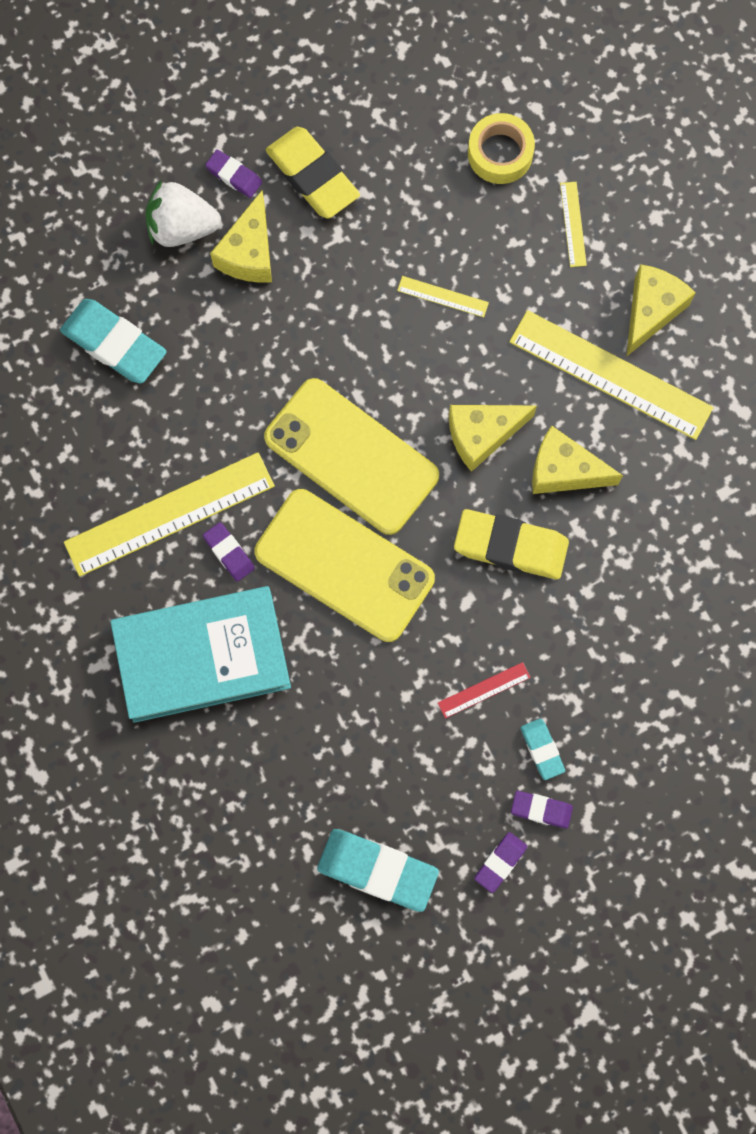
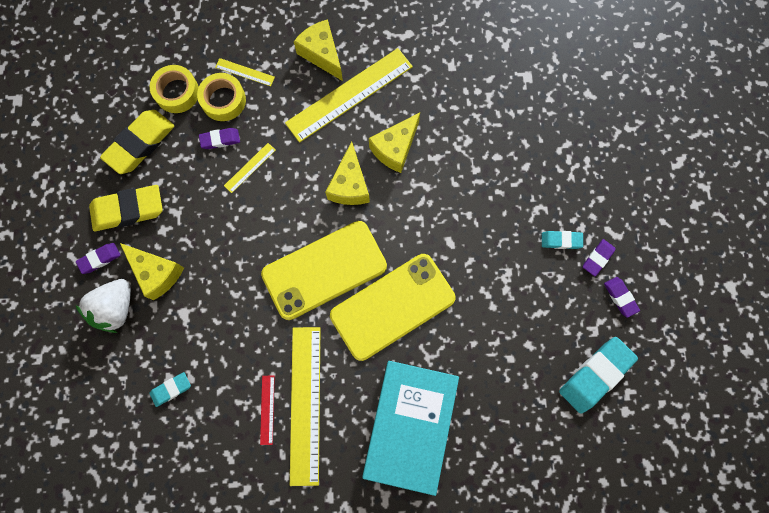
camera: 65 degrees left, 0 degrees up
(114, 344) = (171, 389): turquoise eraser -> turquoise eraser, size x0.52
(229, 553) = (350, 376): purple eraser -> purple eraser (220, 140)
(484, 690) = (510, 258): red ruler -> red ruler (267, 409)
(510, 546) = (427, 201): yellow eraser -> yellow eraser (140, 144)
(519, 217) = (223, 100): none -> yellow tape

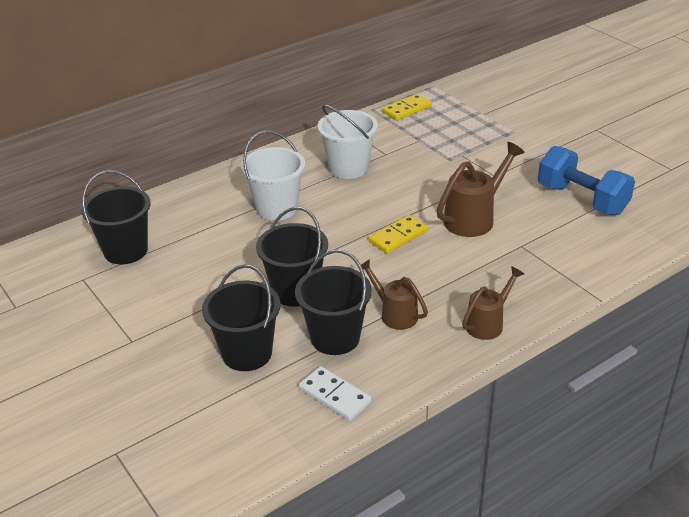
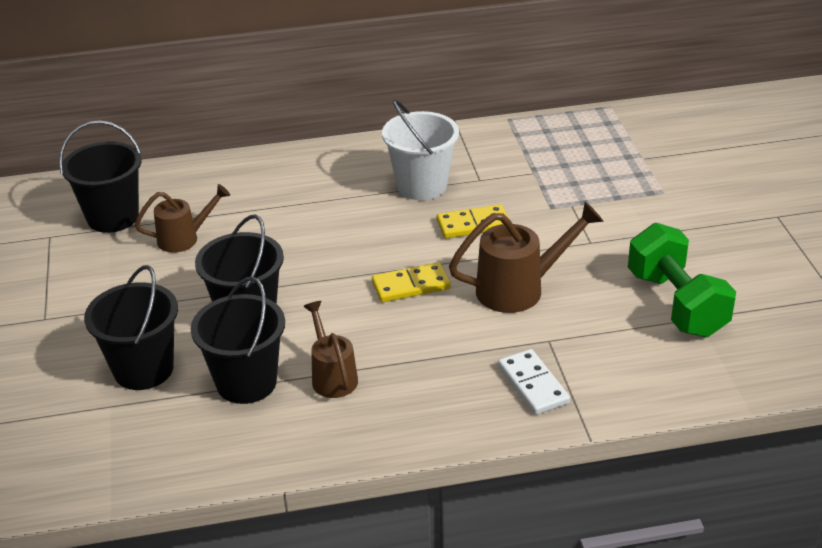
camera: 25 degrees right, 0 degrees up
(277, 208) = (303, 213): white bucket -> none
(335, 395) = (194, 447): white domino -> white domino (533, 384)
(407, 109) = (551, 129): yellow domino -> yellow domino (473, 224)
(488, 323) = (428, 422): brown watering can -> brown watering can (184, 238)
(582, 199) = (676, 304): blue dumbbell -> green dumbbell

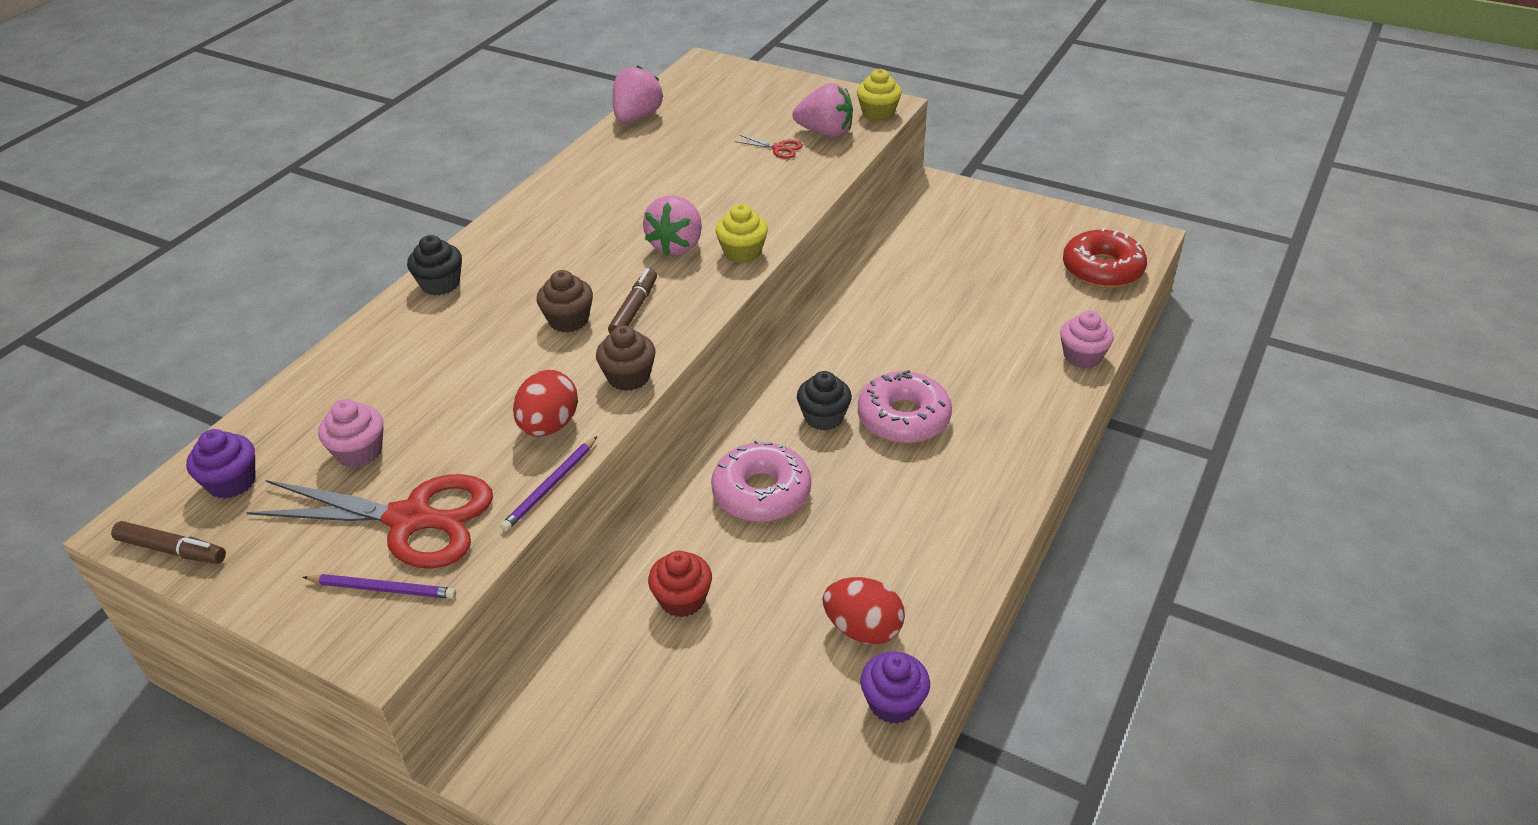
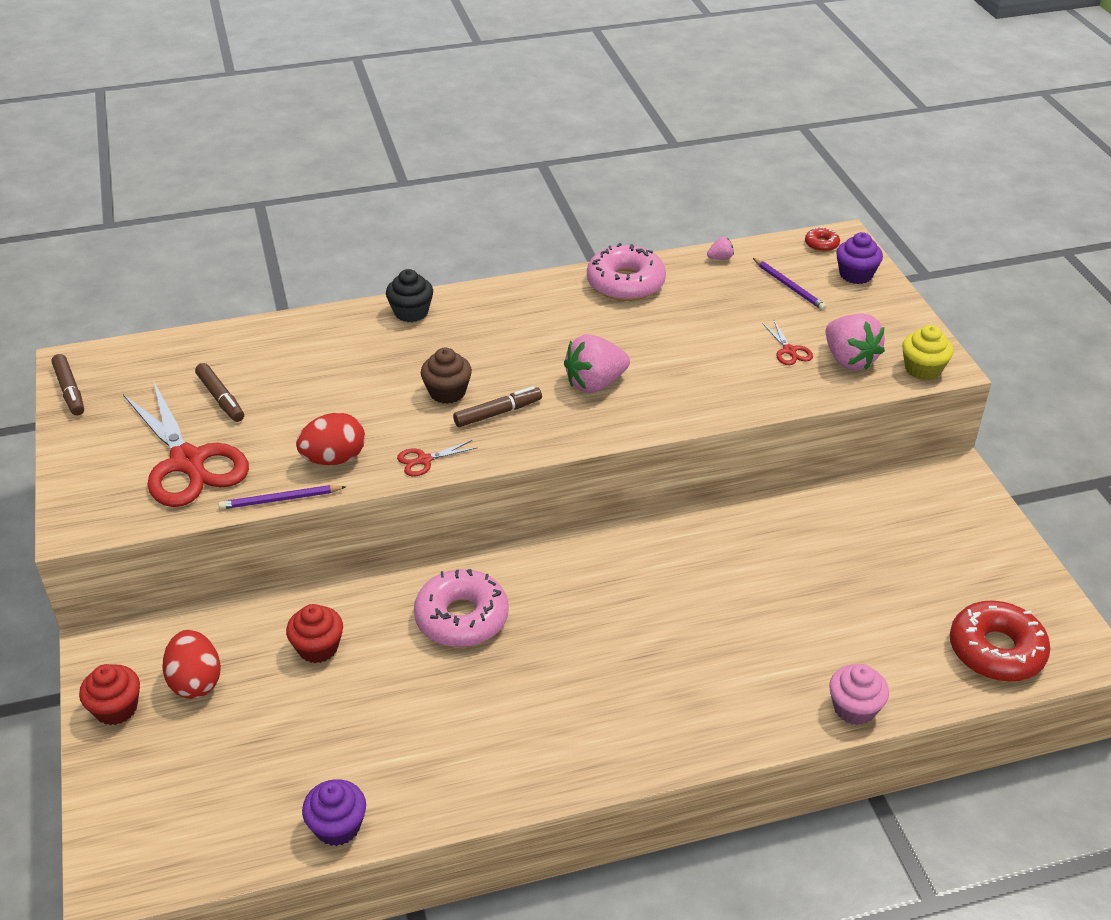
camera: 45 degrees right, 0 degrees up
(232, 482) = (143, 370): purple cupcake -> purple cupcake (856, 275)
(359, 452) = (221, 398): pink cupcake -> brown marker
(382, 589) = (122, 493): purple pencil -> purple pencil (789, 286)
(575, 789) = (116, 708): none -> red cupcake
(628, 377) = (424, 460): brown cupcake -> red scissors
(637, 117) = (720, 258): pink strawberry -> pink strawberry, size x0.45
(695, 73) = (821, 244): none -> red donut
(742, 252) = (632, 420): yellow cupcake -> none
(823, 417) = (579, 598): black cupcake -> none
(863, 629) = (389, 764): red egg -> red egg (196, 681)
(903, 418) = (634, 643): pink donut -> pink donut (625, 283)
_ _ _ _ _
A verbatim copy of the material, pictures excluded, is what must be produced.

camera: 65 degrees left, 0 degrees up
(114, 344) = (171, 389): turquoise eraser -> turquoise eraser, size x0.52
(229, 553) = (350, 376): purple eraser -> purple eraser (220, 140)
(484, 690) = (510, 258): red ruler -> red ruler (267, 409)
(510, 546) = (427, 201): yellow eraser -> yellow eraser (140, 144)
(519, 217) = (223, 100): none -> yellow tape

camera: 25 degrees right, 0 degrees up
(277, 208) = (303, 213): white bucket -> none
(335, 395) = (194, 447): white domino -> white domino (533, 384)
(407, 109) = (551, 129): yellow domino -> yellow domino (473, 224)
(488, 323) = (428, 422): brown watering can -> brown watering can (184, 238)
(582, 199) = (676, 304): blue dumbbell -> green dumbbell

camera: 45 degrees right, 0 degrees up
(232, 482) = (143, 370): purple cupcake -> purple cupcake (856, 275)
(359, 452) = (221, 398): pink cupcake -> brown marker
(382, 589) = (122, 493): purple pencil -> purple pencil (789, 286)
(575, 789) = (116, 708): none -> red cupcake
(628, 377) = (424, 460): brown cupcake -> red scissors
(637, 117) = (720, 258): pink strawberry -> pink strawberry, size x0.45
(695, 73) = (821, 244): none -> red donut
(742, 252) = (632, 420): yellow cupcake -> none
(823, 417) = (579, 598): black cupcake -> none
(863, 629) = (389, 764): red egg -> red egg (196, 681)
(903, 418) = (634, 643): pink donut -> pink donut (625, 283)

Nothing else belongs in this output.